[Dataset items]
::::::::

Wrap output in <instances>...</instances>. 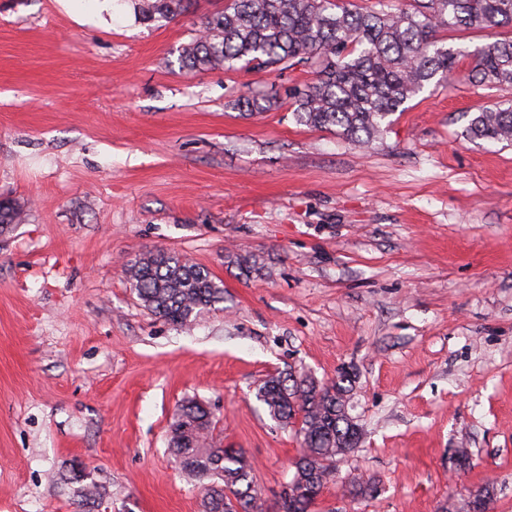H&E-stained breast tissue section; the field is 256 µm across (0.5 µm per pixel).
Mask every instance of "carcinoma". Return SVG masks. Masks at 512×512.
Instances as JSON below:
<instances>
[{"instance_id":"cac0c4a2","label":"carcinoma","mask_w":512,"mask_h":512,"mask_svg":"<svg viewBox=\"0 0 512 512\" xmlns=\"http://www.w3.org/2000/svg\"><path fill=\"white\" fill-rule=\"evenodd\" d=\"M146 22L175 19L190 0H139ZM512 27V0H413L394 9L377 0L370 10L352 9L341 0H225L224 8L206 17L200 35L179 50L188 70L233 69L254 64L269 68L283 63L315 62L312 81L291 88L297 121L316 129H336L351 141L370 143L387 118L431 84L448 81L462 53L439 39L444 29ZM468 78L512 92V40L494 42L467 53ZM236 108L266 112V96L241 95ZM472 140L512 143V104L483 109L470 120ZM23 210L0 200V227L20 224ZM128 280L143 306L176 327L191 324L203 312L224 303V284L207 269L168 251L149 253L128 265ZM353 389L349 371H338L323 383L311 376L280 372L266 379L257 398L282 425H298L302 451L290 480L295 491L284 499V512H311L327 485L336 481V465L361 440L362 428L347 411ZM212 424L209 409L185 401L170 428L169 447L181 472L201 482L203 512H263L252 466L242 450L207 443ZM82 502L103 498L85 468L71 469ZM458 512H492L494 484L470 492Z\"/></svg>"}]
</instances>
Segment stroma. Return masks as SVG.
Listing matches in <instances>:
<instances>
[{
  "mask_svg": "<svg viewBox=\"0 0 512 512\" xmlns=\"http://www.w3.org/2000/svg\"><path fill=\"white\" fill-rule=\"evenodd\" d=\"M223 5L91 22L97 0H0V199L25 213L0 232V512H78L76 463L90 512H203L168 451L189 399L280 512L299 443L257 389L342 367L363 440L315 512H442L485 482L512 512V145L465 132L504 92L465 61L354 142L297 123L310 66L181 67ZM249 92L278 102L232 108ZM158 250L221 280L223 308L149 312L125 269ZM70 473L71 483L79 484L77 491L81 502H86V504H88V502L92 500V503H95L97 499L103 498L104 493L100 490V487H98V485L92 480L87 482L90 478L89 473L86 472L85 468L77 466L72 468Z\"/></svg>",
  "mask_w": 512,
  "mask_h": 512,
  "instance_id": "35a3bbf8",
  "label": "stroma"
}]
</instances>
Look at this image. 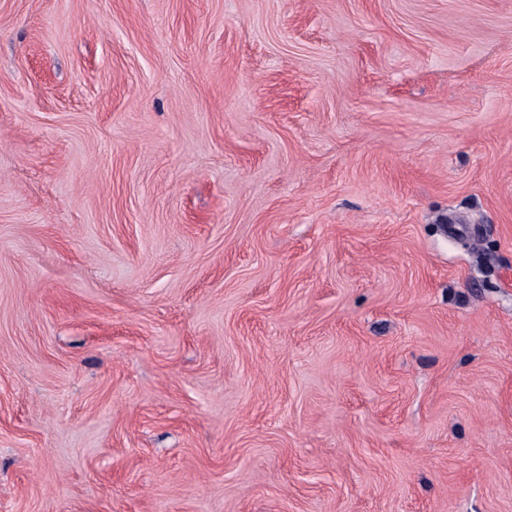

::::::::

What is being asked
Where the line containing "Segment stroma. Return masks as SVG." appears above, start there and set down each line exactly through the last line of the data; leave out every picture.

In response
Segment stroma. Return masks as SVG.
Listing matches in <instances>:
<instances>
[{
  "mask_svg": "<svg viewBox=\"0 0 512 512\" xmlns=\"http://www.w3.org/2000/svg\"><path fill=\"white\" fill-rule=\"evenodd\" d=\"M223 5L91 22L97 0H0V199L25 213L0 232V512H78L76 463L90 512H203L168 451L189 399L280 512L299 443L257 389L342 367L363 440L315 512H442L485 482L512 512V145L465 132L504 92L465 61L354 142L297 123L310 66L181 67ZM249 92L278 102L232 108ZM158 250L221 280L223 308L149 312L125 269ZM70 473L71 483L79 484L77 491L81 502H86V504H88V502L92 500V503H95L97 499L103 498L104 493L100 490V487H98V485L92 480L87 482L90 478L89 473L86 472L85 468L77 466L72 468Z\"/></svg>",
  "mask_w": 512,
  "mask_h": 512,
  "instance_id": "35a3bbf8",
  "label": "stroma"
}]
</instances>
Look at this image. 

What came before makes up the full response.